### TASK INSTRUCTIONS
Return all of the data verbatim, dropping any picture.

[DATA SHOWN — start]

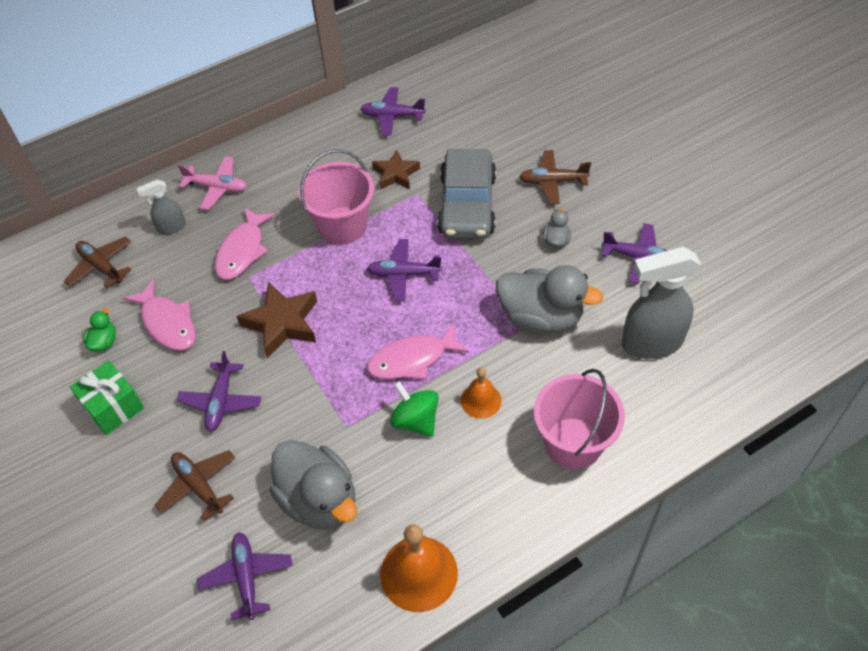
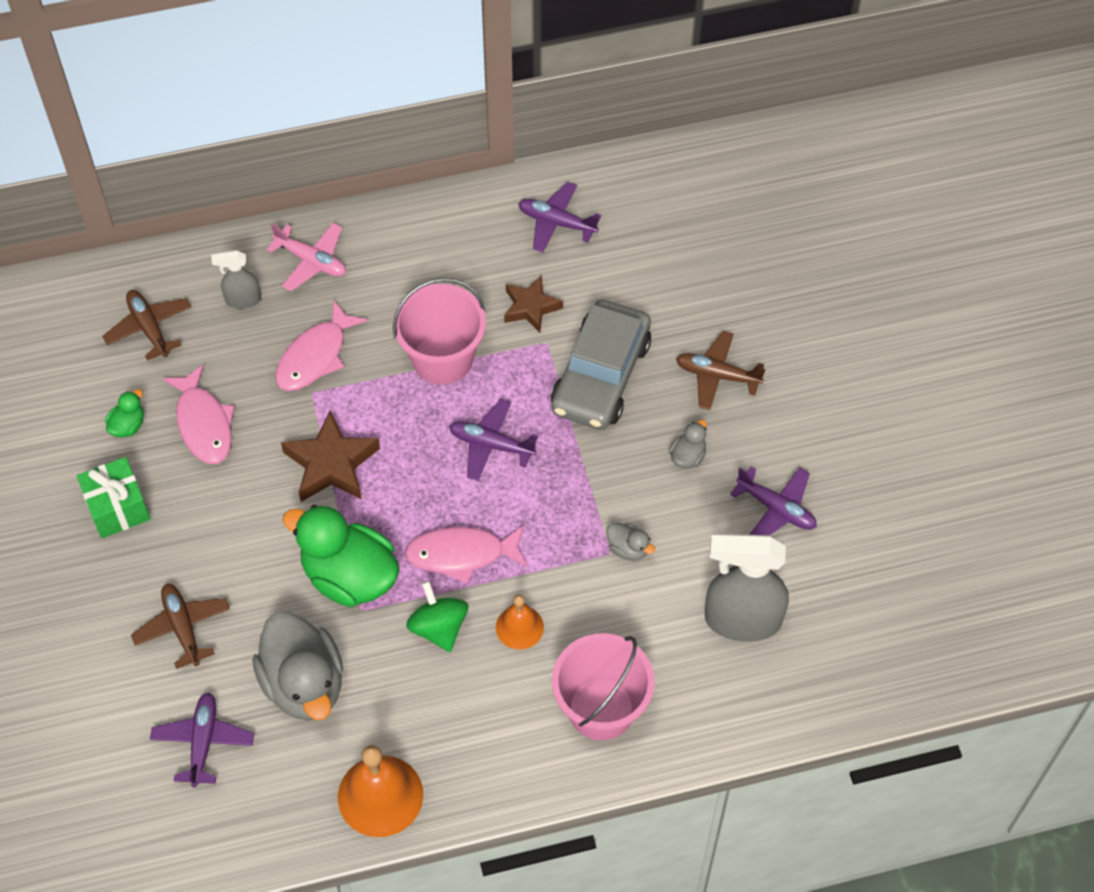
camera: 15 degrees right, 5 degrees up
(221, 401) = (235, 538): purple plane -> none
(327, 403) = (349, 576): none -> green duck
(541, 317) = (628, 549): grey duck -> grey duck, size x0.44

[DATA SHOWN — finish]

### PROBLEM SOLUTION
camera: 15 degrees right, 5 degrees up
(221, 401) = (235, 538): purple plane -> none
(327, 403) = (349, 576): none -> green duck
(541, 317) = (628, 549): grey duck -> grey duck, size x0.44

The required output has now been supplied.